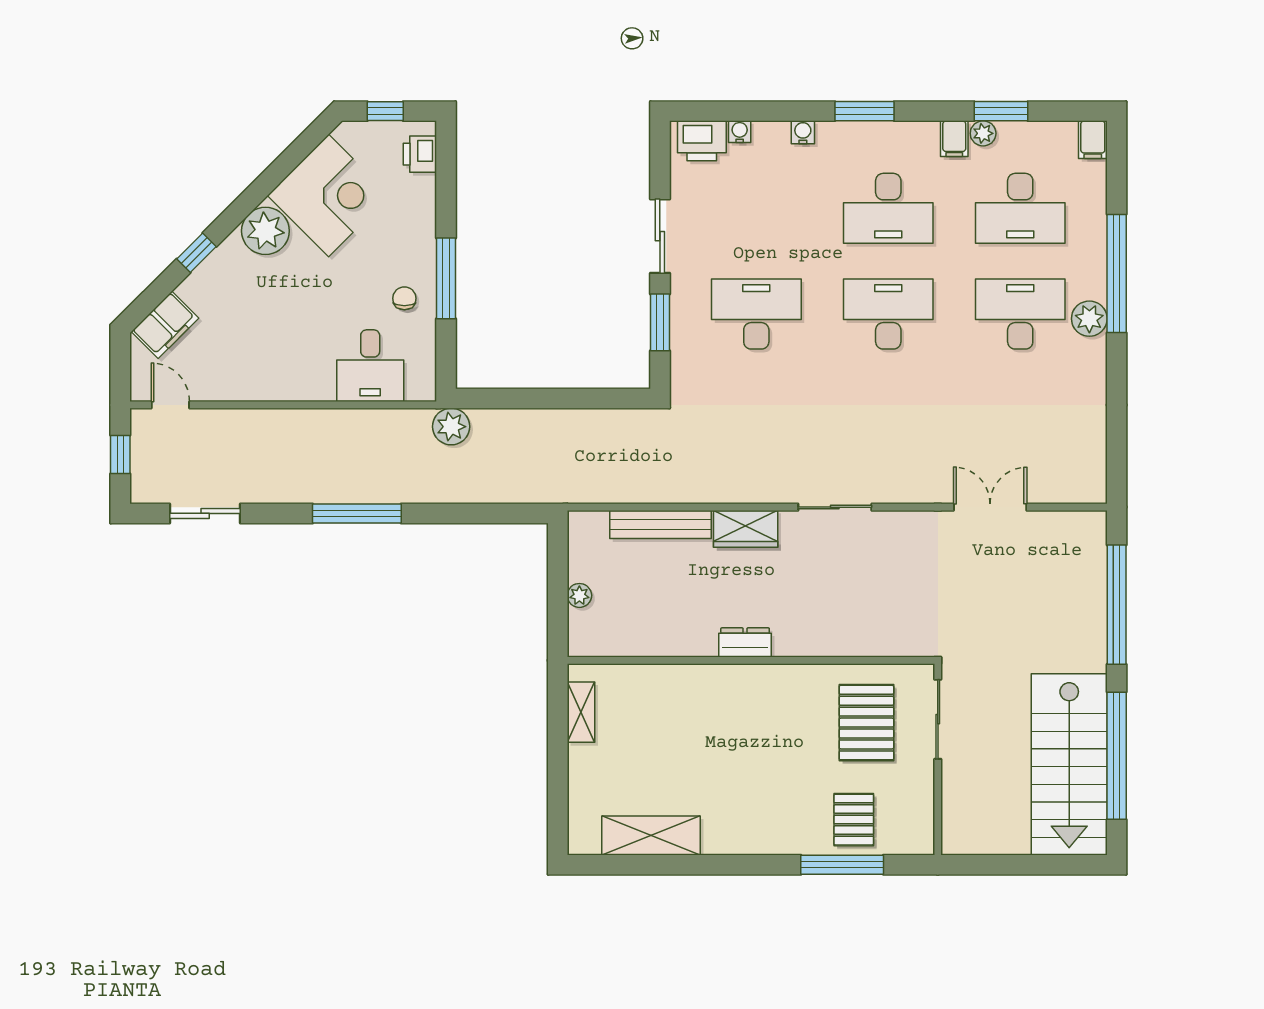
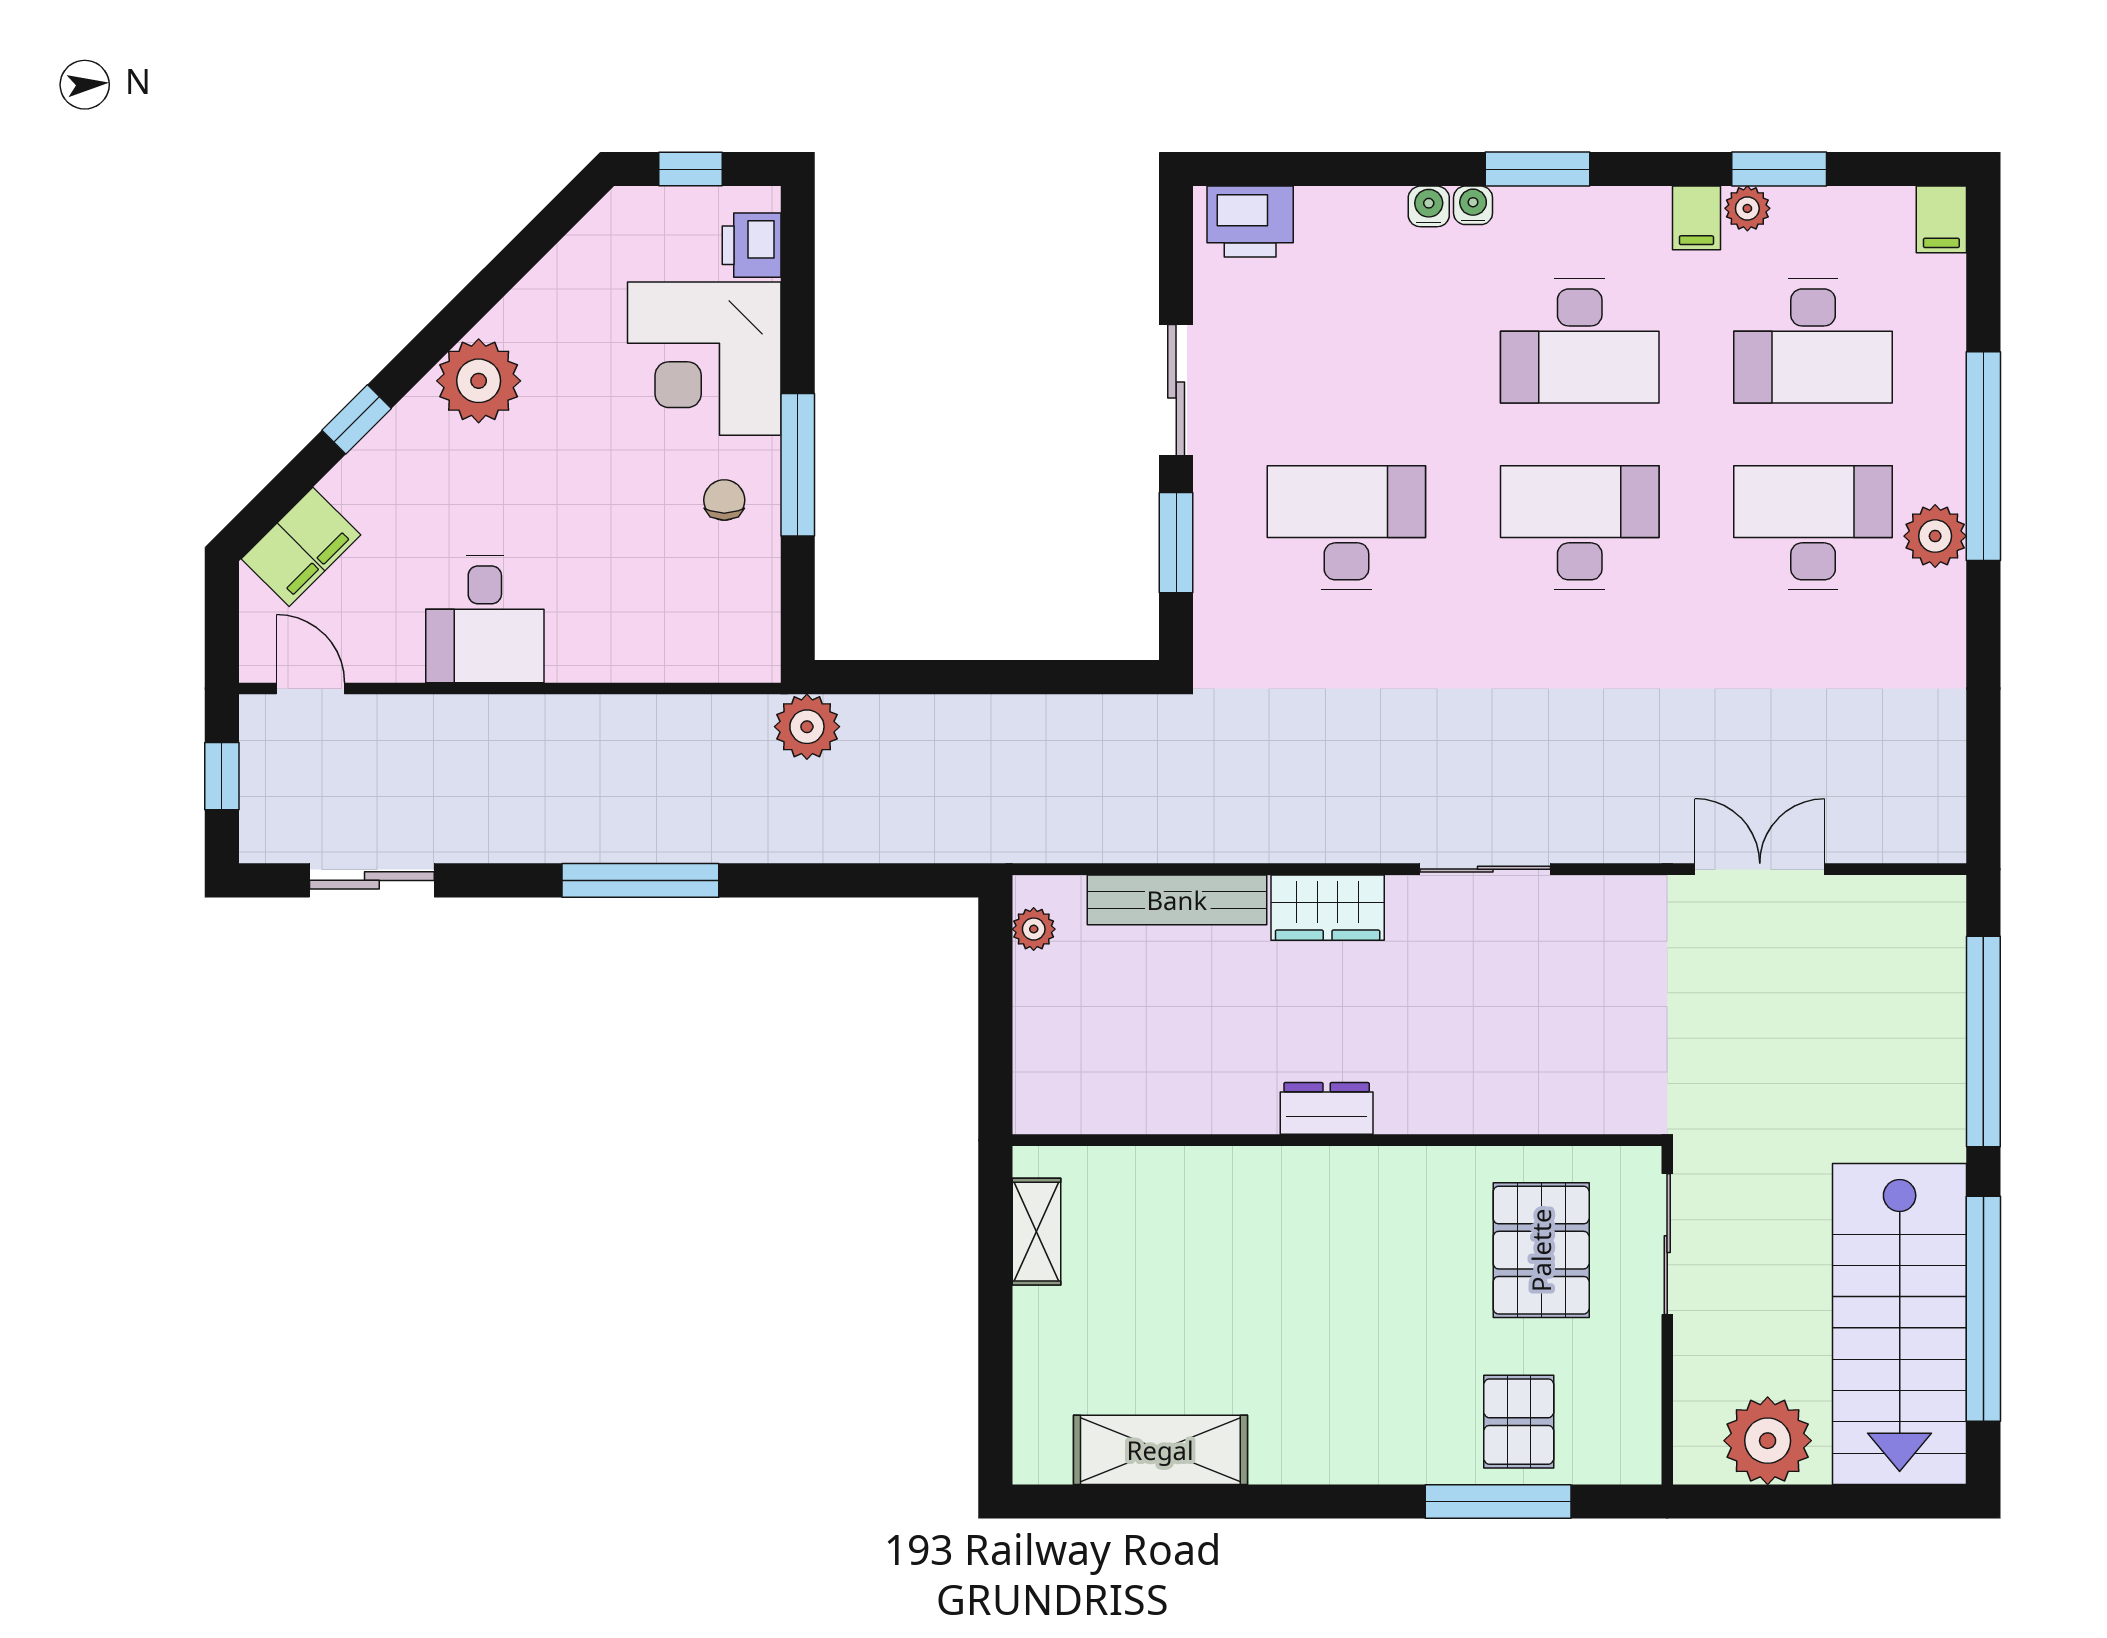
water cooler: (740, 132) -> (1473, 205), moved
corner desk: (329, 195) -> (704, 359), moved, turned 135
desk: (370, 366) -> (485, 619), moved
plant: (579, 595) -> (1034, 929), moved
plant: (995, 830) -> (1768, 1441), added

================================

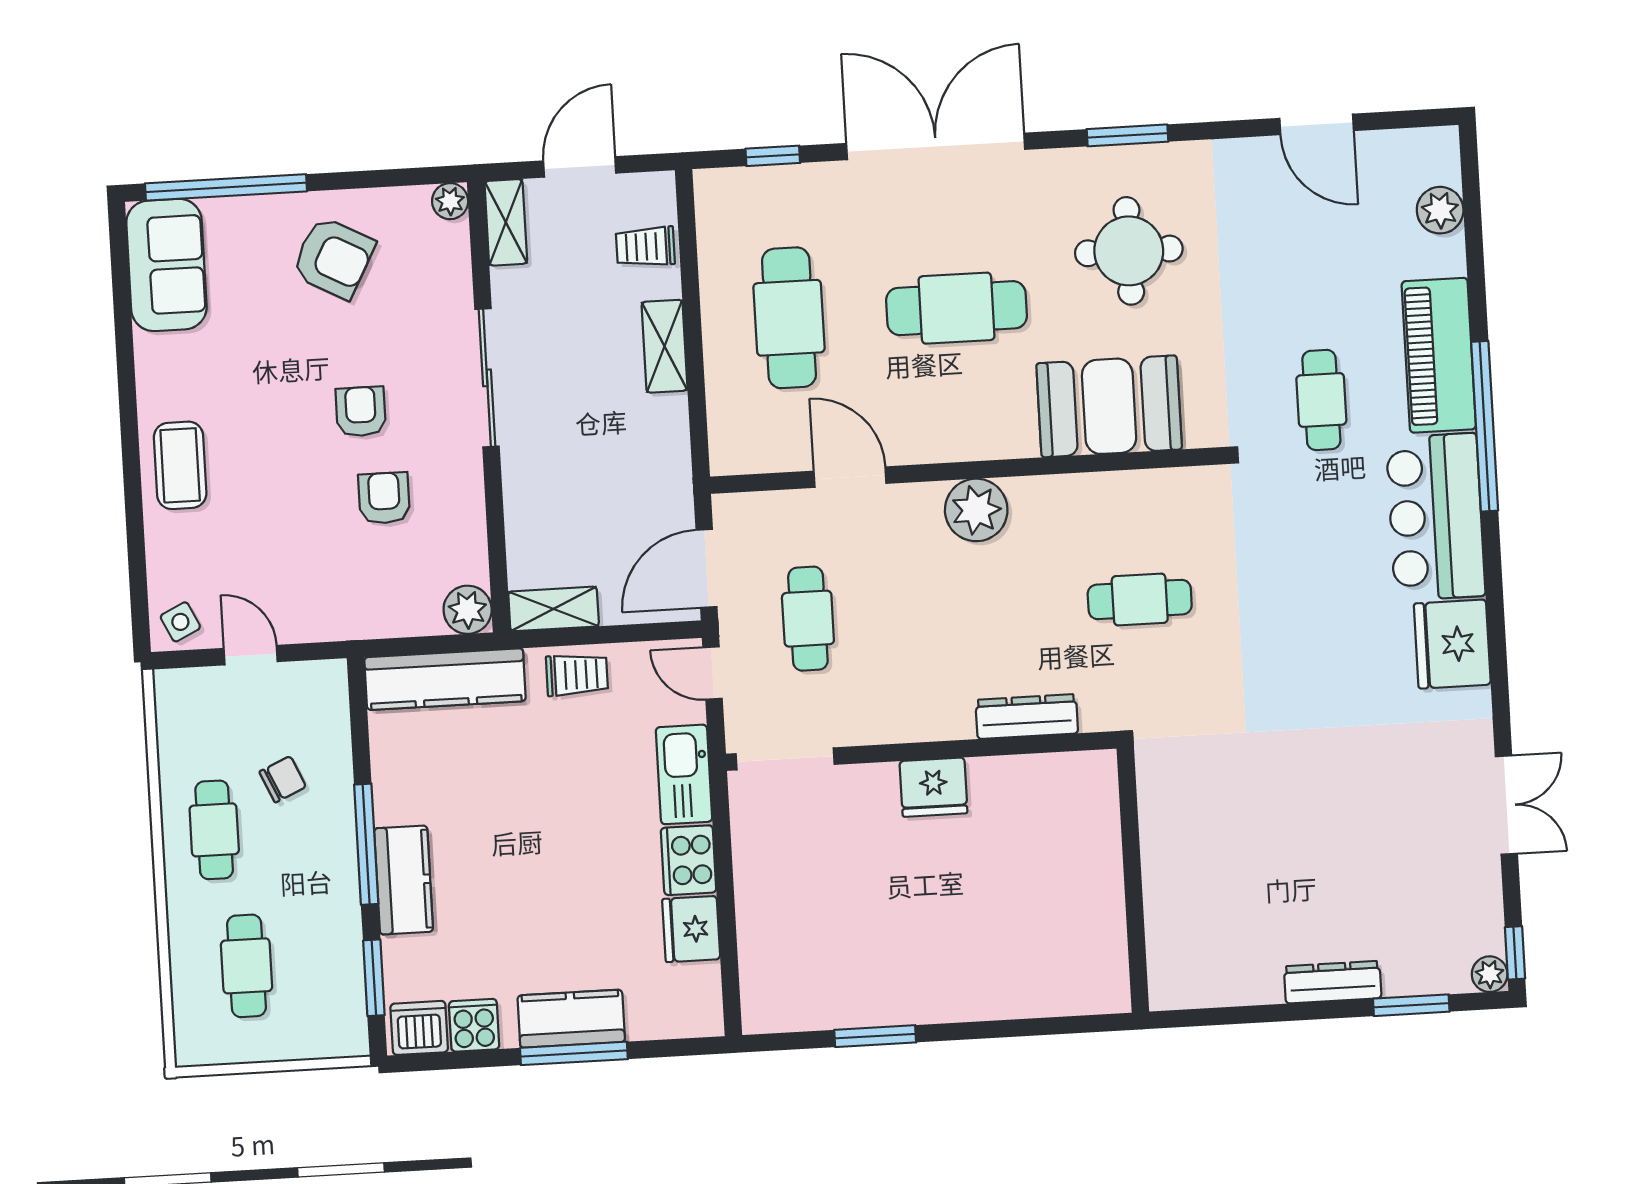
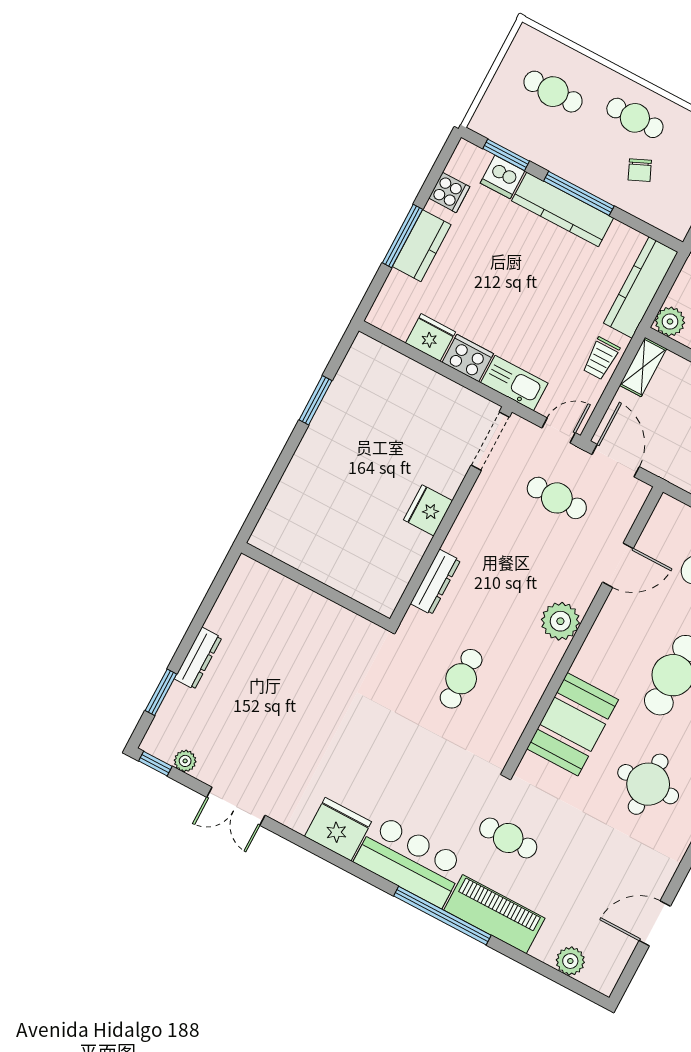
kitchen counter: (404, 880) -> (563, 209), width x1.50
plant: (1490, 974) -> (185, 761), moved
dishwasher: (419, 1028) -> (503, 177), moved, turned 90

================================

Try it: Copy out every line from the data above that has "turned" in it.

Task solution:
corner desk: (329, 195) -> (704, 359), moved, turned 135
dishwasher: (419, 1028) -> (503, 177), moved, turned 90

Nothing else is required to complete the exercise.